### Prompt
Each line below from the one containing "C1: 33nF (+12V, GND) -> 33nF (GND, VBAT)" through the one containing "D3: diode 1N4007 (A MID, K" should be output exactly as it stands, and no other line should appear.

Saved entries:

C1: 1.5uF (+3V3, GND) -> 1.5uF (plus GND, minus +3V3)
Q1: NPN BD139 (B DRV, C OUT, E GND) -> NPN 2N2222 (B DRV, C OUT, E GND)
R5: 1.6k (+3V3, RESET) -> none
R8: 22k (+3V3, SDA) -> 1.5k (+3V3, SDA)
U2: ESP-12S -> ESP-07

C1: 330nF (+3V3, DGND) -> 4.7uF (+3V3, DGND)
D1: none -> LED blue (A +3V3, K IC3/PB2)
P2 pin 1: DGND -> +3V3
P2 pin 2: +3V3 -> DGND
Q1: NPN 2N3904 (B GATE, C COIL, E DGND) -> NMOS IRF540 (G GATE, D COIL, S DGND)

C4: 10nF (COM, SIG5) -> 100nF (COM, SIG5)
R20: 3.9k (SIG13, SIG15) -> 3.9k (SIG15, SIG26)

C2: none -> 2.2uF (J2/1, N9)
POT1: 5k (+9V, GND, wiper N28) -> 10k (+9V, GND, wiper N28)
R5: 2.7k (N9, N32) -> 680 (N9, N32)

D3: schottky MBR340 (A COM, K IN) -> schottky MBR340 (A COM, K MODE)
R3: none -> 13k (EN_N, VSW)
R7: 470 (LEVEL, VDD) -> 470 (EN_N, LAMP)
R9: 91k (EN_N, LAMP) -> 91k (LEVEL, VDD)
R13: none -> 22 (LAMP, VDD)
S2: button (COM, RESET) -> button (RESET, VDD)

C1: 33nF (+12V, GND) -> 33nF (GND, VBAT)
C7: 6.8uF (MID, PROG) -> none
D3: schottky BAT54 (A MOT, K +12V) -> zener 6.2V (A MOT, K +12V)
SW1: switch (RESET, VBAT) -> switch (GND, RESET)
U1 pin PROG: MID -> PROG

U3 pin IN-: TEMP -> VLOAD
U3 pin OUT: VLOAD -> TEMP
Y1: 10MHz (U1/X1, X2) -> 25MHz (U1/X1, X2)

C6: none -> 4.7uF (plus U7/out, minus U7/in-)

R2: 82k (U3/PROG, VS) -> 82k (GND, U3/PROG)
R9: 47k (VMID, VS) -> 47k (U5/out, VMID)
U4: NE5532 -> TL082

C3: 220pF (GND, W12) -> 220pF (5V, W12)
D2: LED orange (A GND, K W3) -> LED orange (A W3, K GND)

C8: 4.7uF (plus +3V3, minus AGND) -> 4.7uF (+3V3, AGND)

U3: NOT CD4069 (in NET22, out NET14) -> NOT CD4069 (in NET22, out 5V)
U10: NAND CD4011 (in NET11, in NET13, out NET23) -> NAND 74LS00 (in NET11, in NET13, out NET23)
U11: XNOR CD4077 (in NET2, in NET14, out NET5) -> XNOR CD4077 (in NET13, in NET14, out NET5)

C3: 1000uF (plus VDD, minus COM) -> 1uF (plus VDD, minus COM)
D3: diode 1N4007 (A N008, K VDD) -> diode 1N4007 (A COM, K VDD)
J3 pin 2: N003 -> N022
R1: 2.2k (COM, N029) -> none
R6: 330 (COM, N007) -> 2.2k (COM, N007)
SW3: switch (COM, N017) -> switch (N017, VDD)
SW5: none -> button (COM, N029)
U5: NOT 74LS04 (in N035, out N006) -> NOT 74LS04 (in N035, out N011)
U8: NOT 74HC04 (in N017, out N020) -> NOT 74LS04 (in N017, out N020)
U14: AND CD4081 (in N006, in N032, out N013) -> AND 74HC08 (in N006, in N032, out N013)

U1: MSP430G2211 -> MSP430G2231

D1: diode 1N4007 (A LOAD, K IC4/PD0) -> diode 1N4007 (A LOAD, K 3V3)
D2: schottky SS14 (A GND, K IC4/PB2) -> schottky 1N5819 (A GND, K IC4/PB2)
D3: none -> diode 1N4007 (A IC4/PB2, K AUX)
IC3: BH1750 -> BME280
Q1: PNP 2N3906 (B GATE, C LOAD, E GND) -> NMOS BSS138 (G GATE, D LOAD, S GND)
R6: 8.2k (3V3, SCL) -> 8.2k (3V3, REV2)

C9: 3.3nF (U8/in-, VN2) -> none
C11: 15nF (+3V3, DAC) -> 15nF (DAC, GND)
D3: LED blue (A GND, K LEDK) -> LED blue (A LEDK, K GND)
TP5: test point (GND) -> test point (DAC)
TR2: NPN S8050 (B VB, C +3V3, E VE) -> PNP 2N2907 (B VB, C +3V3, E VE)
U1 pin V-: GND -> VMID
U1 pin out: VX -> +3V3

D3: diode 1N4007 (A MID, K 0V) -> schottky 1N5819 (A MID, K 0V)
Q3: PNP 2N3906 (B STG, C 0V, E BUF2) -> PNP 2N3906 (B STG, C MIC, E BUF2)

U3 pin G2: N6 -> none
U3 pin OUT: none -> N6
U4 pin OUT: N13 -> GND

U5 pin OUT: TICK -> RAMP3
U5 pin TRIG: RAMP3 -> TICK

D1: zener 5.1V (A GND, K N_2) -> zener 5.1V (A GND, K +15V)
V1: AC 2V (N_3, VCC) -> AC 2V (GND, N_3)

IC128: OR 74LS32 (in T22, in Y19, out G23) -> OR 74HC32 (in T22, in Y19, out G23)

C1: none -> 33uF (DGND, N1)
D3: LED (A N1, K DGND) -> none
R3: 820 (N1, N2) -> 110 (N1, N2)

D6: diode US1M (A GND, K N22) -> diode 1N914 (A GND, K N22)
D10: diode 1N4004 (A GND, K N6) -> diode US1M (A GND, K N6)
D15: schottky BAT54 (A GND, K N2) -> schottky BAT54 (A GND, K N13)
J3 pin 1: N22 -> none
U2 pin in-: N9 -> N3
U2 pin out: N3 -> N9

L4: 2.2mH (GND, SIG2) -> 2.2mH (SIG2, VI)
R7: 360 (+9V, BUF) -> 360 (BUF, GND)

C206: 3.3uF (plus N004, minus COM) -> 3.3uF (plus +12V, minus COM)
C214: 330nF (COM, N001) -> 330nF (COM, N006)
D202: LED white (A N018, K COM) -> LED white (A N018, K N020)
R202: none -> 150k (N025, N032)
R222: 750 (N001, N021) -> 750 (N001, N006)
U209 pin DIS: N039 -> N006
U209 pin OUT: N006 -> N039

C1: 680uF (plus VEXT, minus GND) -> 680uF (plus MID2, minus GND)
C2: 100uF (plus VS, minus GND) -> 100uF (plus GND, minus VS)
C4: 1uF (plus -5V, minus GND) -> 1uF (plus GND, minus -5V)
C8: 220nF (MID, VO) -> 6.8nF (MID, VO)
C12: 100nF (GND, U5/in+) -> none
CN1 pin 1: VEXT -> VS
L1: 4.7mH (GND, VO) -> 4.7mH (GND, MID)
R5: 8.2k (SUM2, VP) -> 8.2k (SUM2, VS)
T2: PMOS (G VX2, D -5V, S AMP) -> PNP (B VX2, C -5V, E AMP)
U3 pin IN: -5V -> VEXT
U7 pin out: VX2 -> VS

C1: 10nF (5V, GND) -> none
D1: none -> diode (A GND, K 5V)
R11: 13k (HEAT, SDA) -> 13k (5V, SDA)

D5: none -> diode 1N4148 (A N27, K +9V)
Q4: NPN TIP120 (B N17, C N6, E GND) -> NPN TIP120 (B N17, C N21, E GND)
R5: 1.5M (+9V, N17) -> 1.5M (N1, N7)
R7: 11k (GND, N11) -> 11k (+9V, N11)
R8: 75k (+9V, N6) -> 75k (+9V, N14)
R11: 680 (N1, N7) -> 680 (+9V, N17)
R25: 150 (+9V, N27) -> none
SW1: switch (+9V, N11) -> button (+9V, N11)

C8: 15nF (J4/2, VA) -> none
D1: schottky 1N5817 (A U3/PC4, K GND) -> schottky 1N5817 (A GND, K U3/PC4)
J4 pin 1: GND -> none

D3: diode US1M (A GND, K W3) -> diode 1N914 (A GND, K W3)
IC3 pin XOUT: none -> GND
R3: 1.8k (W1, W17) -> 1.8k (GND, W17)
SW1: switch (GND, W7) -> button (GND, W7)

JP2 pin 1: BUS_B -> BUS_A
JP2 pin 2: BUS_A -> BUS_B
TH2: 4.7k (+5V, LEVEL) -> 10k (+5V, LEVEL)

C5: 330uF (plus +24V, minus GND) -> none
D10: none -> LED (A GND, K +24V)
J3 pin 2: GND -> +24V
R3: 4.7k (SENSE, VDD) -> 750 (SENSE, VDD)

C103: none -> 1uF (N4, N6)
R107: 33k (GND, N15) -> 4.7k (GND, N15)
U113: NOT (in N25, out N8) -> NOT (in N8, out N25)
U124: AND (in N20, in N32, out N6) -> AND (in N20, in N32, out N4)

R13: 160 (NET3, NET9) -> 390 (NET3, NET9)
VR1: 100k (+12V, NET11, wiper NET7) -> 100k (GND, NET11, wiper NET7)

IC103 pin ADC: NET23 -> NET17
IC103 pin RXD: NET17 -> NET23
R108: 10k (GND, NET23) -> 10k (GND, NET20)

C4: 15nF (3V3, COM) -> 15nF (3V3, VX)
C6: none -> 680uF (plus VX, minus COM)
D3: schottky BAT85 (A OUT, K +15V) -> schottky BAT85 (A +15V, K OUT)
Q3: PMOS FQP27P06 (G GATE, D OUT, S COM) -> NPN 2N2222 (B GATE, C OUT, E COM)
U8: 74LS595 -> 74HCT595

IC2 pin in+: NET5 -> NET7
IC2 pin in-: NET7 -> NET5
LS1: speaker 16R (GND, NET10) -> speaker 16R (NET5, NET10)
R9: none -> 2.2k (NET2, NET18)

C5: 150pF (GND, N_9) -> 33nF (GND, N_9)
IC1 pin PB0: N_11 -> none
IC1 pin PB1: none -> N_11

### Task result
C1: 33nF (+12V, GND) -> 33nF (GND, VBAT)
C7: 6.8uF (MID, PROG) -> none
D3: schottky BAT54 (A MOT, K +12V) -> zener 6.2V (A MOT, K +12V)
SW1: switch (RESET, VBAT) -> switch (GND, RESET)
U1 pin PROG: MID -> PROG

U3 pin IN-: TEMP -> VLOAD
U3 pin OUT: VLOAD -> TEMP
Y1: 10MHz (U1/X1, X2) -> 25MHz (U1/X1, X2)

C6: none -> 4.7uF (plus U7/out, minus U7/in-)

R2: 82k (U3/PROG, VS) -> 82k (GND, U3/PROG)
R9: 47k (VMID, VS) -> 47k (U5/out, VMID)
U4: NE5532 -> TL082

C3: 220pF (GND, W12) -> 220pF (5V, W12)
D2: LED orange (A GND, K W3) -> LED orange (A W3, K GND)

C8: 4.7uF (plus +3V3, minus AGND) -> 4.7uF (+3V3, AGND)

U3: NOT CD4069 (in NET22, out NET14) -> NOT CD4069 (in NET22, out 5V)
U10: NAND CD4011 (in NET11, in NET13, out NET23) -> NAND 74LS00 (in NET11, in NET13, out NET23)
U11: XNOR CD4077 (in NET2, in NET14, out NET5) -> XNOR CD4077 (in NET13, in NET14, out NET5)

C3: 1000uF (plus VDD, minus COM) -> 1uF (plus VDD, minus COM)
D3: diode 1N4007 (A N008, K VDD) -> diode 1N4007 (A COM, K VDD)
J3 pin 2: N003 -> N022
R1: 2.2k (COM, N029) -> none
R6: 330 (COM, N007) -> 2.2k (COM, N007)
SW3: switch (COM, N017) -> switch (N017, VDD)
SW5: none -> button (COM, N029)
U5: NOT 74LS04 (in N035, out N006) -> NOT 74LS04 (in N035, out N011)
U8: NOT 74HC04 (in N017, out N020) -> NOT 74LS04 (in N017, out N020)
U14: AND CD4081 (in N006, in N032, out N013) -> AND 74HC08 (in N006, in N032, out N013)

U1: MSP430G2211 -> MSP430G2231

D1: diode 1N4007 (A LOAD, K IC4/PD0) -> diode 1N4007 (A LOAD, K 3V3)
D2: schottky SS14 (A GND, K IC4/PB2) -> schottky 1N5819 (A GND, K IC4/PB2)
D3: none -> diode 1N4007 (A IC4/PB2, K AUX)
IC3: BH1750 -> BME280
Q1: PNP 2N3906 (B GATE, C LOAD, E GND) -> NMOS BSS138 (G GATE, D LOAD, S GND)
R6: 8.2k (3V3, SCL) -> 8.2k (3V3, REV2)

C9: 3.3nF (U8/in-, VN2) -> none
C11: 15nF (+3V3, DAC) -> 15nF (DAC, GND)
D3: LED blue (A GND, K LEDK) -> LED blue (A LEDK, K GND)
TP5: test point (GND) -> test point (DAC)
TR2: NPN S8050 (B VB, C +3V3, E VE) -> PNP 2N2907 (B VB, C +3V3, E VE)
U1 pin V-: GND -> VMID
U1 pin out: VX -> +3V3

D3: diode 1N4007 (A MID, K 0V) -> schottky 1N5819 (A MID, K 0V)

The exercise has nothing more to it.